→ BRIEF
Find the word "zapato" in the records below. List each line containing it.

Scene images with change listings
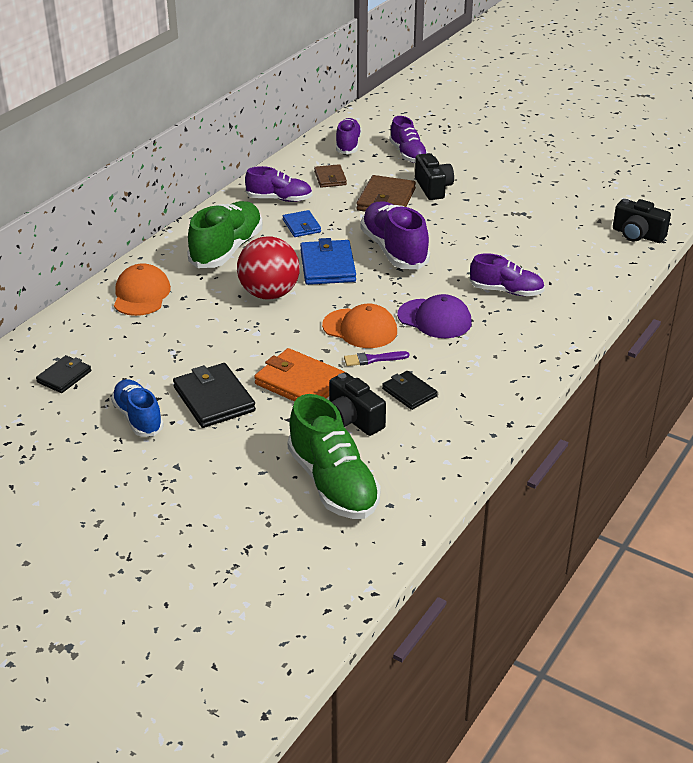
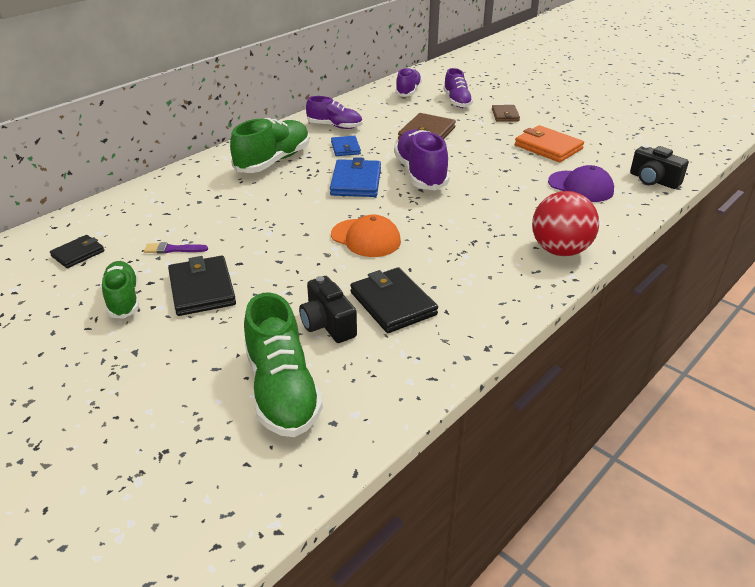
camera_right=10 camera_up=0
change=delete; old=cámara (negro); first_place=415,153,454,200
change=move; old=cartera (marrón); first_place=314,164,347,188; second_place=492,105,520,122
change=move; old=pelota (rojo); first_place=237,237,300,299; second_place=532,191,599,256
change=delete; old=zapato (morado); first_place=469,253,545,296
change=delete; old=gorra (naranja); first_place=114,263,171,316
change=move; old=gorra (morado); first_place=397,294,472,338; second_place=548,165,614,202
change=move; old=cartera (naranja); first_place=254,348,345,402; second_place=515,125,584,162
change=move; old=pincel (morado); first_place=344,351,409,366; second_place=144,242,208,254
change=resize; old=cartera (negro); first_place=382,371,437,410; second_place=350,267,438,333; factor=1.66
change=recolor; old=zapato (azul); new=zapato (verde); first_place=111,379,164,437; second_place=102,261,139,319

→ SOLUTION
change=delete; old=zapato (morado); first_place=469,253,545,296
change=recolor; old=zapato (azul); new=zapato (verde); first_place=111,379,164,437; second_place=102,261,139,319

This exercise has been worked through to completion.